Data entries
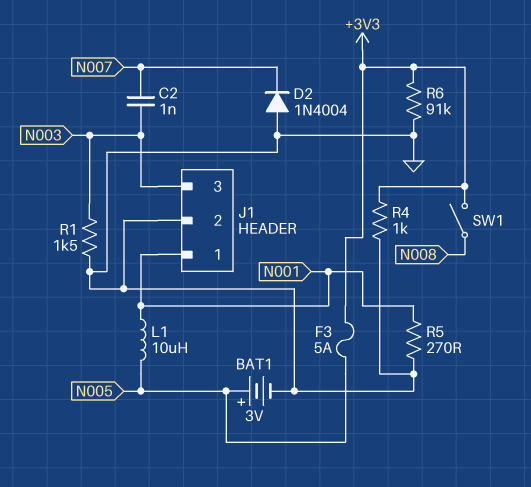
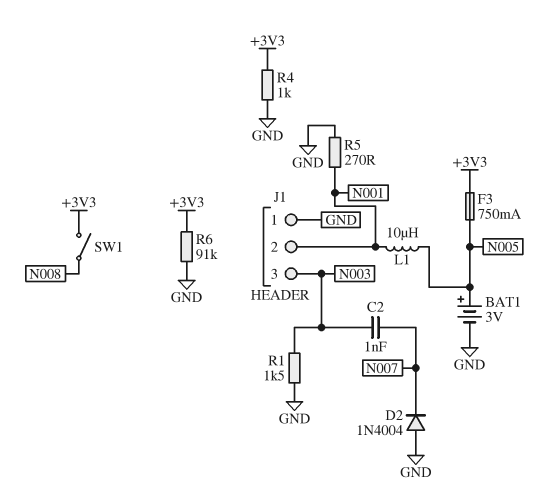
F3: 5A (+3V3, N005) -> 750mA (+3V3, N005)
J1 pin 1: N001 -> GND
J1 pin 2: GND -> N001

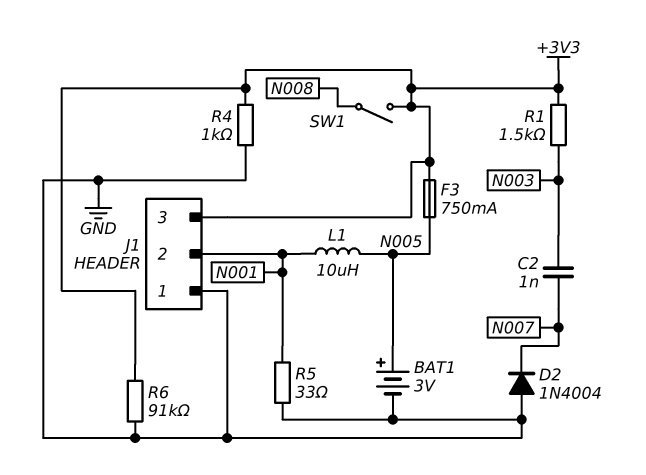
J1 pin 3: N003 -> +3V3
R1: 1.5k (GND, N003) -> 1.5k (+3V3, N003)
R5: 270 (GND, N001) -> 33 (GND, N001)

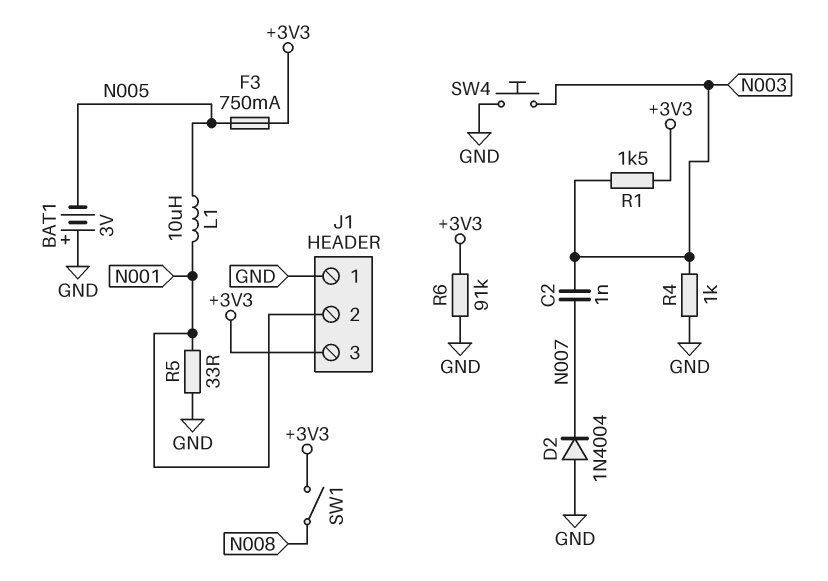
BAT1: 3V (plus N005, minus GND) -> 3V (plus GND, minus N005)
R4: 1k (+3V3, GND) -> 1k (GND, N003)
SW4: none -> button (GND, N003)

## [Action item]
Transcribe the records word for word and include no pictures.

## [Response for this exercise]
F3: 5A (+3V3, N005) -> 750mA (+3V3, N005)
J1 pin 1: N001 -> GND
J1 pin 2: GND -> N001

J1 pin 3: N003 -> +3V3
R1: 1.5k (GND, N003) -> 1.5k (+3V3, N003)
R5: 270 (GND, N001) -> 33 (GND, N001)

BAT1: 3V (plus N005, minus GND) -> 3V (plus GND, minus N005)
R4: 1k (+3V3, GND) -> 1k (GND, N003)
SW4: none -> button (GND, N003)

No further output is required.